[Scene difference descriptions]
----

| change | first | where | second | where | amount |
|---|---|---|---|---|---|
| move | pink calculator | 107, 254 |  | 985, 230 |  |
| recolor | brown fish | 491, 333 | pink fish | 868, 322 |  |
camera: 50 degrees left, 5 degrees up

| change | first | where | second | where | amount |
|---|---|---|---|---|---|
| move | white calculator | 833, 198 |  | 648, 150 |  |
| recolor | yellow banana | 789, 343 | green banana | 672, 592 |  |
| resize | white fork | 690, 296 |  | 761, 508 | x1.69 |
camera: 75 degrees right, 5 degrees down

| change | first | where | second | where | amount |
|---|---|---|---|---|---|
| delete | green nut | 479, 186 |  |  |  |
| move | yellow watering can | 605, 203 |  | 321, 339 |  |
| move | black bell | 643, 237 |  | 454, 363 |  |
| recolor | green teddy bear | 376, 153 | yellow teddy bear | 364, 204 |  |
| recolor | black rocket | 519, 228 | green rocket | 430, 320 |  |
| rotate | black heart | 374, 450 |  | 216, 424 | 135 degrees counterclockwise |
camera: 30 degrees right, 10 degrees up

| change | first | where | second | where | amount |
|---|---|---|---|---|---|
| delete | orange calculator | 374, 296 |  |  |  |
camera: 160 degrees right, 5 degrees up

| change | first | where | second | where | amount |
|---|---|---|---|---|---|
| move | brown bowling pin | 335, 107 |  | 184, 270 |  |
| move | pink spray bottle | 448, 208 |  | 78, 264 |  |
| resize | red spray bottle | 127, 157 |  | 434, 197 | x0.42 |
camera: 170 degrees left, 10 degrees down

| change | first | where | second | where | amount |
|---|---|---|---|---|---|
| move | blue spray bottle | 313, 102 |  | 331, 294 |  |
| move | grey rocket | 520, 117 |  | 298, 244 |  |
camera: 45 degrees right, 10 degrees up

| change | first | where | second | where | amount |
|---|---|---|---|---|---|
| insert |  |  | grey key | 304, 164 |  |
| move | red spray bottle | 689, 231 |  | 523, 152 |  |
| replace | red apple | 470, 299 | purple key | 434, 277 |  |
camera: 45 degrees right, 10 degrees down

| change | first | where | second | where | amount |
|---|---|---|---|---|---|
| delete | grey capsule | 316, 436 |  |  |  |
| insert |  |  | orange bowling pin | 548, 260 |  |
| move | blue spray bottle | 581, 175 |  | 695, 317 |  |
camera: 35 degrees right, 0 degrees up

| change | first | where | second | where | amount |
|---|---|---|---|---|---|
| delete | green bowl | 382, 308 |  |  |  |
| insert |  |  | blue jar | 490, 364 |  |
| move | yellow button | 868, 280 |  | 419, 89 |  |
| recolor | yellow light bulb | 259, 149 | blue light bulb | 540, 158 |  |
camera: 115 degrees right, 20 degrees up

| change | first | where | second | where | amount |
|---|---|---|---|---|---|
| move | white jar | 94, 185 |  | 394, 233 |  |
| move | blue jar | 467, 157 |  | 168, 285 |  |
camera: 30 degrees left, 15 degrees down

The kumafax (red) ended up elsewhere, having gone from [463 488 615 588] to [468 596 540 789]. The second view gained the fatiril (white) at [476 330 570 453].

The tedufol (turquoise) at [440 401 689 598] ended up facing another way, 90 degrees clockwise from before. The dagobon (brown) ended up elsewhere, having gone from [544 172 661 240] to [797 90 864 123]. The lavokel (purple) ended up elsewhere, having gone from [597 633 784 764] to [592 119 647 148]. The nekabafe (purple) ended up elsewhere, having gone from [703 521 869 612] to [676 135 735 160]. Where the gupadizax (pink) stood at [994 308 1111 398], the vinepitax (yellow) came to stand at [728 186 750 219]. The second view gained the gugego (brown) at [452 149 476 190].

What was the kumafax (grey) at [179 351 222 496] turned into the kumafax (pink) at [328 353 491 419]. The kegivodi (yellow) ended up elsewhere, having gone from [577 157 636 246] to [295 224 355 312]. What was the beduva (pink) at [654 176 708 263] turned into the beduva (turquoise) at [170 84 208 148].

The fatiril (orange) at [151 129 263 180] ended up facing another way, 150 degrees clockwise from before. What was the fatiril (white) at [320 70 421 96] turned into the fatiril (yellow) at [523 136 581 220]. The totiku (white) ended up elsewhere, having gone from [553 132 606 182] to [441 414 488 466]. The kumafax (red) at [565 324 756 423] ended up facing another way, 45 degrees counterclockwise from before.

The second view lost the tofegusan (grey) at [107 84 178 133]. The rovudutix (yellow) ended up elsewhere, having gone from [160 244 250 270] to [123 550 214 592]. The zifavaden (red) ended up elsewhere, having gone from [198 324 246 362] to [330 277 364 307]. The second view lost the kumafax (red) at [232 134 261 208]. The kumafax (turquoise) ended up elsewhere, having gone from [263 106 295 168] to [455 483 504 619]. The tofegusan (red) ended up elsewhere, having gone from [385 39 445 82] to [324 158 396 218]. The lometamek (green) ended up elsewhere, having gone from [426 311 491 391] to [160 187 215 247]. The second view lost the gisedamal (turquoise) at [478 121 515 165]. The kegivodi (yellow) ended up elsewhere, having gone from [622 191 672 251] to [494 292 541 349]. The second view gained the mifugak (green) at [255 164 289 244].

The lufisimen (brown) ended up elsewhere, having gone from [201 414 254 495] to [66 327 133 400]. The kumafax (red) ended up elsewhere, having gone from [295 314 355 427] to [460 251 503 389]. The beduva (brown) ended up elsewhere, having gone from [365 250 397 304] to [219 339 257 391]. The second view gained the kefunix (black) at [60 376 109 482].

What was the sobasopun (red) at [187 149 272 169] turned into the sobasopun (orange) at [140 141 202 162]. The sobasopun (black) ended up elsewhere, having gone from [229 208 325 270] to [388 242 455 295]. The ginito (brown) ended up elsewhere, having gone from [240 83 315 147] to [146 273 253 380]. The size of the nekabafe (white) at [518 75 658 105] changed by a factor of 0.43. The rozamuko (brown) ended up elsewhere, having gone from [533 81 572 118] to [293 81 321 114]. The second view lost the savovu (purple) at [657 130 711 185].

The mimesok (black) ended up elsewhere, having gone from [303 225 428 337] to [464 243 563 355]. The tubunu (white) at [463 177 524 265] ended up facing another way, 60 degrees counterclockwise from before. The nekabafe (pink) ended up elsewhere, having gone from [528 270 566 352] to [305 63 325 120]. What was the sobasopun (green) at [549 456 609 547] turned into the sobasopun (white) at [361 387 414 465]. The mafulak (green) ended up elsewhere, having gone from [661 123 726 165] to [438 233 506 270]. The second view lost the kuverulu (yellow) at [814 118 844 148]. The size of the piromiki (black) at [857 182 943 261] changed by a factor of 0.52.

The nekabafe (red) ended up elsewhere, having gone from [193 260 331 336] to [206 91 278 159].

----

** EXERCISE INSTRUCTIONS **
The response should consist of the entries above, retyped exactly.

** RESPONSE TO THIS EXERCISE **
| change | first | where | second | where | amount |
|---|---|---|---|---|---|
| move | pink calculator | 107, 254 |  | 985, 230 |  |
| recolor | brown fish | 491, 333 | pink fish | 868, 322 |  |
camera: 50 degrees left, 5 degrees up

| change | first | where | second | where | amount |
|---|---|---|---|---|---|
| move | white calculator | 833, 198 |  | 648, 150 |  |
| recolor | yellow banana | 789, 343 | green banana | 672, 592 |  |
| resize | white fork | 690, 296 |  | 761, 508 | x1.69 |
camera: 75 degrees right, 5 degrees down

| change | first | where | second | where | amount |
|---|---|---|---|---|---|
| delete | green nut | 479, 186 |  |  |  |
| move | yellow watering can | 605, 203 |  | 321, 339 |  |
| move | black bell | 643, 237 |  | 454, 363 |  |
| recolor | green teddy bear | 376, 153 | yellow teddy bear | 364, 204 |  |
| recolor | black rocket | 519, 228 | green rocket | 430, 320 |  |
| rotate | black heart | 374, 450 |  | 216, 424 | 135 degrees counterclockwise |
camera: 30 degrees right, 10 degrees up

| change | first | where | second | where | amount |
|---|---|---|---|---|---|
| delete | orange calculator | 374, 296 |  |  |  |
camera: 160 degrees right, 5 degrees up

| change | first | where | second | where | amount |
|---|---|---|---|---|---|
| move | brown bowling pin | 335, 107 |  | 184, 270 |  |
| move | pink spray bottle | 448, 208 |  | 78, 264 |  |
| resize | red spray bottle | 127, 157 |  | 434, 197 | x0.42 |
camera: 170 degrees left, 10 degrees down

| change | first | where | second | where | amount |
|---|---|---|---|---|---|
| move | blue spray bottle | 313, 102 |  | 331, 294 |  |
| move | grey rocket | 520, 117 |  | 298, 244 |  |
camera: 45 degrees right, 10 degrees up

| change | first | where | second | where | amount |
|---|---|---|---|---|---|
| insert |  |  | grey key | 304, 164 |  |
| move | red spray bottle | 689, 231 |  | 523, 152 |  |
| replace | red apple | 470, 299 | purple key | 434, 277 |  |
camera: 45 degrees right, 10 degrees down

| change | first | where | second | where | amount |
|---|---|---|---|---|---|
| delete | grey capsule | 316, 436 |  |  |  |
| insert |  |  | orange bowling pin | 548, 260 |  |
| move | blue spray bottle | 581, 175 |  | 695, 317 |  |
camera: 35 degrees right, 0 degrees up

| change | first | where | second | where | amount |
|---|---|---|---|---|---|
| delete | green bowl | 382, 308 |  |  |  |
| insert |  |  | blue jar | 490, 364 |  |
| move | yellow button | 868, 280 |  | 419, 89 |  |
| recolor | yellow light bulb | 259, 149 | blue light bulb | 540, 158 |  |
camera: 115 degrees right, 20 degrees up

| change | first | where | second | where | amount |
|---|---|---|---|---|---|
| move | white jar | 94, 185 |  | 394, 233 |  |
| move | blue jar | 467, 157 |  | 168, 285 |  |
camera: 30 degrees left, 15 degrees down

The kumafax (red) ended up elsewhere, having gone from [463 488 615 588] to [468 596 540 789]. The second view gained the fatiril (white) at [476 330 570 453].

The tedufol (turquoise) at [440 401 689 598] ended up facing another way, 90 degrees clockwise from before. The dagobon (brown) ended up elsewhere, having gone from [544 172 661 240] to [797 90 864 123]. The lavokel (purple) ended up elsewhere, having gone from [597 633 784 764] to [592 119 647 148]. The nekabafe (purple) ended up elsewhere, having gone from [703 521 869 612] to [676 135 735 160]. Where the gupadizax (pink) stood at [994 308 1111 398], the vinepitax (yellow) came to stand at [728 186 750 219]. The second view gained the gugego (brown) at [452 149 476 190].

What was the kumafax (grey) at [179 351 222 496] turned into the kumafax (pink) at [328 353 491 419]. The kegivodi (yellow) ended up elsewhere, having gone from [577 157 636 246] to [295 224 355 312]. What was the beduva (pink) at [654 176 708 263] turned into the beduva (turquoise) at [170 84 208 148].

The fatiril (orange) at [151 129 263 180] ended up facing another way, 150 degrees clockwise from before. What was the fatiril (white) at [320 70 421 96] turned into the fatiril (yellow) at [523 136 581 220]. The totiku (white) ended up elsewhere, having gone from [553 132 606 182] to [441 414 488 466]. The kumafax (red) at [565 324 756 423] ended up facing another way, 45 degrees counterclockwise from before.

The second view lost the tofegusan (grey) at [107 84 178 133]. The rovudutix (yellow) ended up elsewhere, having gone from [160 244 250 270] to [123 550 214 592]. The zifavaden (red) ended up elsewhere, having gone from [198 324 246 362] to [330 277 364 307]. The second view lost the kumafax (red) at [232 134 261 208]. The kumafax (turquoise) ended up elsewhere, having gone from [263 106 295 168] to [455 483 504 619]. The tofegusan (red) ended up elsewhere, having gone from [385 39 445 82] to [324 158 396 218]. The lometamek (green) ended up elsewhere, having gone from [426 311 491 391] to [160 187 215 247]. The second view lost the gisedamal (turquoise) at [478 121 515 165]. The kegivodi (yellow) ended up elsewhere, having gone from [622 191 672 251] to [494 292 541 349]. The second view gained the mifugak (green) at [255 164 289 244].

The lufisimen (brown) ended up elsewhere, having gone from [201 414 254 495] to [66 327 133 400]. The kumafax (red) ended up elsewhere, having gone from [295 314 355 427] to [460 251 503 389]. The beduva (brown) ended up elsewhere, having gone from [365 250 397 304] to [219 339 257 391]. The second view gained the kefunix (black) at [60 376 109 482].

What was the sobasopun (red) at [187 149 272 169] turned into the sobasopun (orange) at [140 141 202 162]. The sobasopun (black) ended up elsewhere, having gone from [229 208 325 270] to [388 242 455 295]. The ginito (brown) ended up elsewhere, having gone from [240 83 315 147] to [146 273 253 380]. The size of the nekabafe (white) at [518 75 658 105] changed by a factor of 0.43. The rozamuko (brown) ended up elsewhere, having gone from [533 81 572 118] to [293 81 321 114]. The second view lost the savovu (purple) at [657 130 711 185].

The mimesok (black) ended up elsewhere, having gone from [303 225 428 337] to [464 243 563 355]. The tubunu (white) at [463 177 524 265] ended up facing another way, 60 degrees counterclockwise from before. The nekabafe (pink) ended up elsewhere, having gone from [528 270 566 352] to [305 63 325 120]. What was the sobasopun (green) at [549 456 609 547] turned into the sobasopun (white) at [361 387 414 465]. The mafulak (green) ended up elsewhere, having gone from [661 123 726 165] to [438 233 506 270]. The second view lost the kuverulu (yellow) at [814 118 844 148]. The size of the piromiki (black) at [857 182 943 261] changed by a factor of 0.52.

The nekabafe (red) ended up elsewhere, having gone from [193 260 331 336] to [206 91 278 159].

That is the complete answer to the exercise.